### Excerpted data
'''
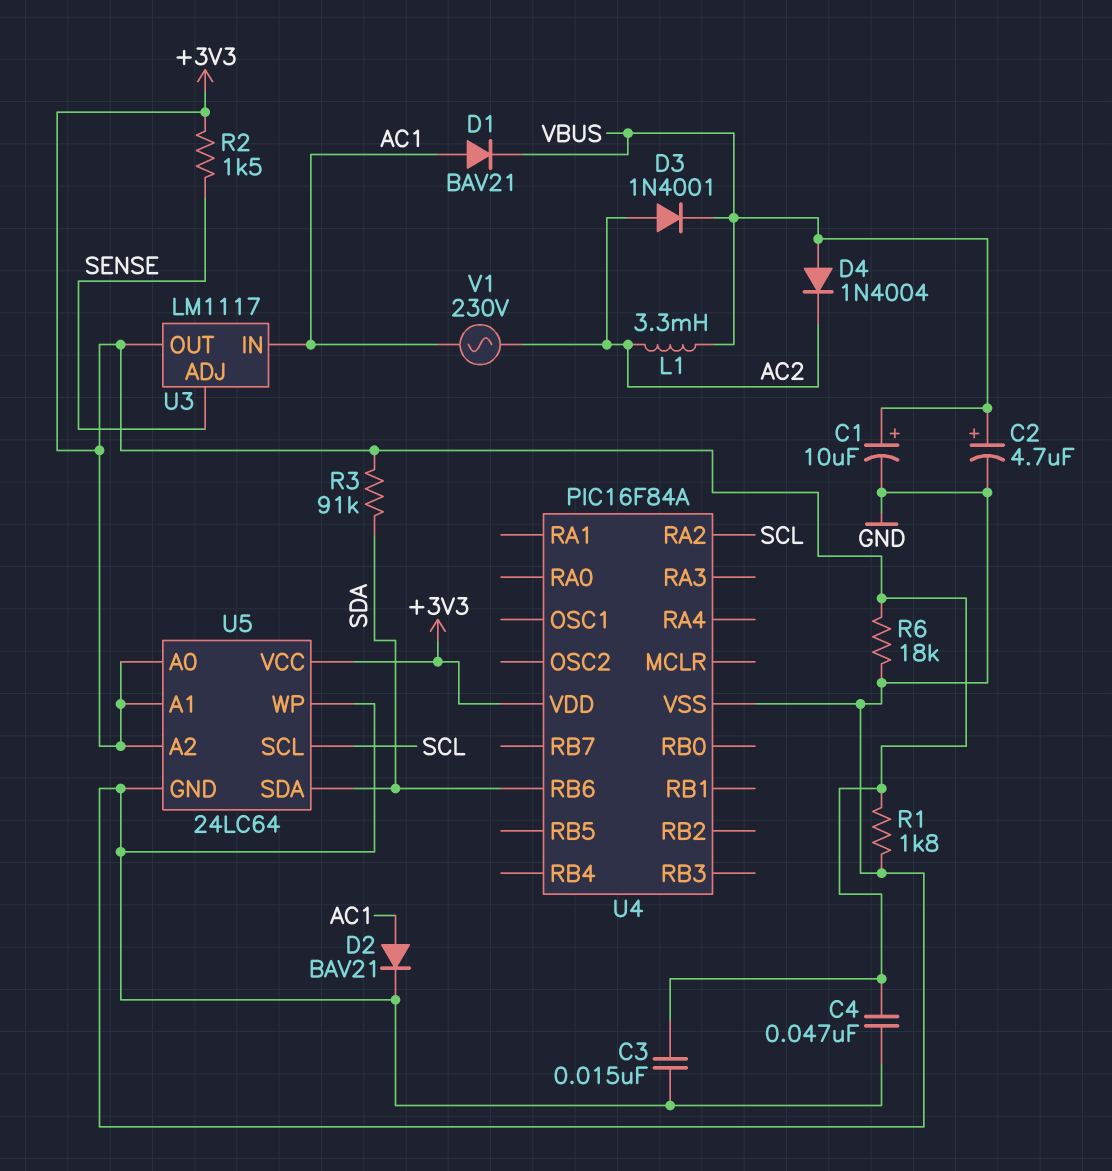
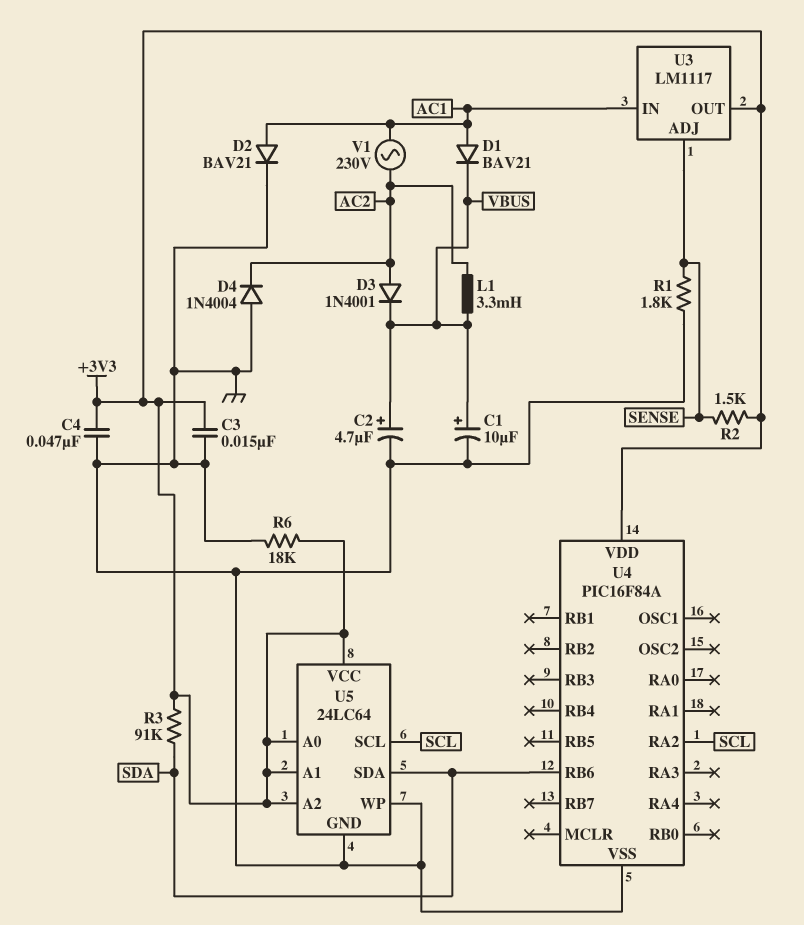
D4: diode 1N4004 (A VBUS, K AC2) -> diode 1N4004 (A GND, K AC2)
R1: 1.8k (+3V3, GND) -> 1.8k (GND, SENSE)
'''
'''
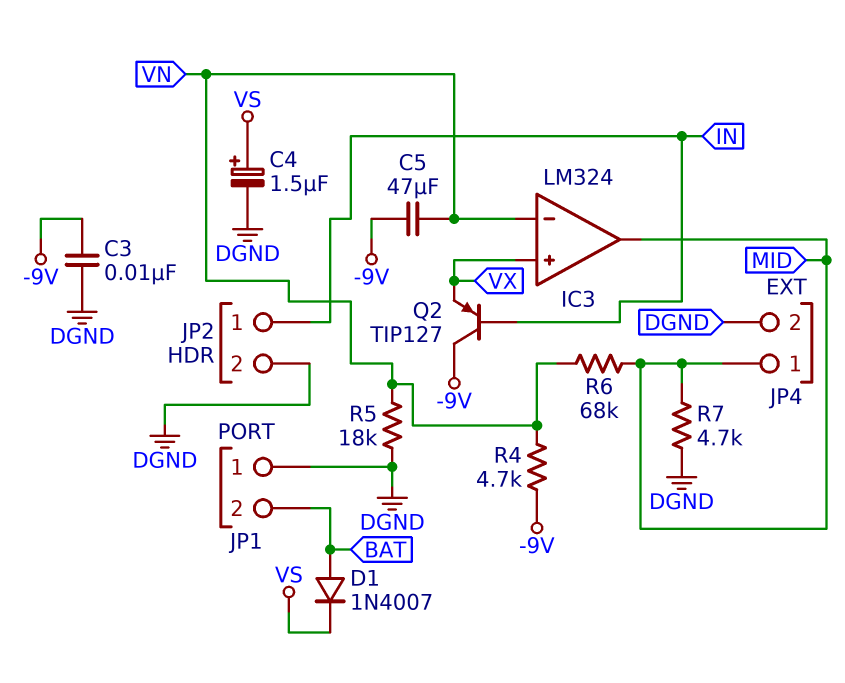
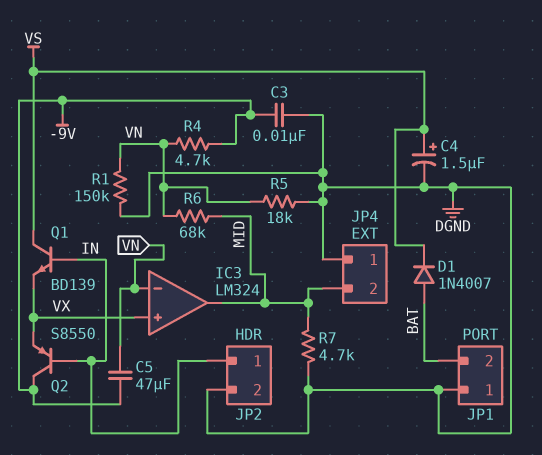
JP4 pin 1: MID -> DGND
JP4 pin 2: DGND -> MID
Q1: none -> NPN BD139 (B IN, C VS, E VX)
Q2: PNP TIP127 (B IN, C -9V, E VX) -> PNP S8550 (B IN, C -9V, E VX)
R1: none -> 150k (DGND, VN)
'''
### Aim of the exercise
Only lines holding the word "DGND" are wanted here; copy each from the listing.

### Response to this task
JP4 pin 1: MID -> DGND
JP4 pin 2: DGND -> MID
R1: none -> 150k (DGND, VN)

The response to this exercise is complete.